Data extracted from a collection
---
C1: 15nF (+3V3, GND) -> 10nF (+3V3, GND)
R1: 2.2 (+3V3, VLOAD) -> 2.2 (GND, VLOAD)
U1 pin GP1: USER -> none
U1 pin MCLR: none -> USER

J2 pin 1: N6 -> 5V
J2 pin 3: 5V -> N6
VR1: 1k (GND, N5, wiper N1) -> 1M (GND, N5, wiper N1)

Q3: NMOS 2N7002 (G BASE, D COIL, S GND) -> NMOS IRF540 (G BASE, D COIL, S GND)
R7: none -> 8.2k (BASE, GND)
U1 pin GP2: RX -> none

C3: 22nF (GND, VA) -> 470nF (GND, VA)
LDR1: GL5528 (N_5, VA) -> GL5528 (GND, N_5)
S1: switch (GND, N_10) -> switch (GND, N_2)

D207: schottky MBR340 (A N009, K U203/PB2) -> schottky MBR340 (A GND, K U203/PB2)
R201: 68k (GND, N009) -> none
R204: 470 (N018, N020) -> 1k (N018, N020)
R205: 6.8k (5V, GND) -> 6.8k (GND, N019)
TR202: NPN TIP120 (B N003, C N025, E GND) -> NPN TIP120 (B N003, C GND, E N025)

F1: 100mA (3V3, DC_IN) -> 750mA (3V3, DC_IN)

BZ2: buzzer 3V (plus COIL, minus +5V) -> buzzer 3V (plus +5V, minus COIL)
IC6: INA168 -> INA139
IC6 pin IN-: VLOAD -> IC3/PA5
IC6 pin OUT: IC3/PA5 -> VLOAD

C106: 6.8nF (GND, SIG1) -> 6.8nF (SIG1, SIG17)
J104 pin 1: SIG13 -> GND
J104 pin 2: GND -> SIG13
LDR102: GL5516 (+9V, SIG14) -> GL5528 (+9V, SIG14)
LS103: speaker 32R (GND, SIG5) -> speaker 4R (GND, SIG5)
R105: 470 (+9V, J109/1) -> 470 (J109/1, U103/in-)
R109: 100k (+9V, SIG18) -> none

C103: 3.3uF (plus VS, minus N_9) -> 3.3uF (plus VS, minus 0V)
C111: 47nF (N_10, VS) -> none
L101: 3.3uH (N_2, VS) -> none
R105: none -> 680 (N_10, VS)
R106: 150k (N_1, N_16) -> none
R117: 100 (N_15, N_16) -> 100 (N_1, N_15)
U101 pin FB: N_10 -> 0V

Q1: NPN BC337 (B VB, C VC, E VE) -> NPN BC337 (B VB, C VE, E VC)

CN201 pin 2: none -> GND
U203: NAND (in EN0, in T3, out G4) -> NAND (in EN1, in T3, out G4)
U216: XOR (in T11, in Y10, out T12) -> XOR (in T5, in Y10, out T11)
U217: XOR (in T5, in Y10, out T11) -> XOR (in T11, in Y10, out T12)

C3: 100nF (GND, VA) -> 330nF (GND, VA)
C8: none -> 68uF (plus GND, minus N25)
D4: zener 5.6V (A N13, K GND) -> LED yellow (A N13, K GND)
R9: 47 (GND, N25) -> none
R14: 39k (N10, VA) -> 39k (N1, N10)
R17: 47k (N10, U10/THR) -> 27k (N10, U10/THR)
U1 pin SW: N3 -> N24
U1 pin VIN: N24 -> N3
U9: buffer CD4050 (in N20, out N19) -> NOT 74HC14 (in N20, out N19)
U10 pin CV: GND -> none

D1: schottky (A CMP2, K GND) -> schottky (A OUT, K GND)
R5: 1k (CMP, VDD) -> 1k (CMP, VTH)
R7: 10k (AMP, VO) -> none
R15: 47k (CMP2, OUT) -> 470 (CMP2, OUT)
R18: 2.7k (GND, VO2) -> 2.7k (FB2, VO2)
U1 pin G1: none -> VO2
---
[Prompt] Lines from the entries that contain the word "schottky" are what the answer must hold.

[Response to the exercise]
D207: schottky MBR340 (A N009, K U203/PB2) -> schottky MBR340 (A GND, K U203/PB2)
D1: schottky (A CMP2, K GND) -> schottky (A OUT, K GND)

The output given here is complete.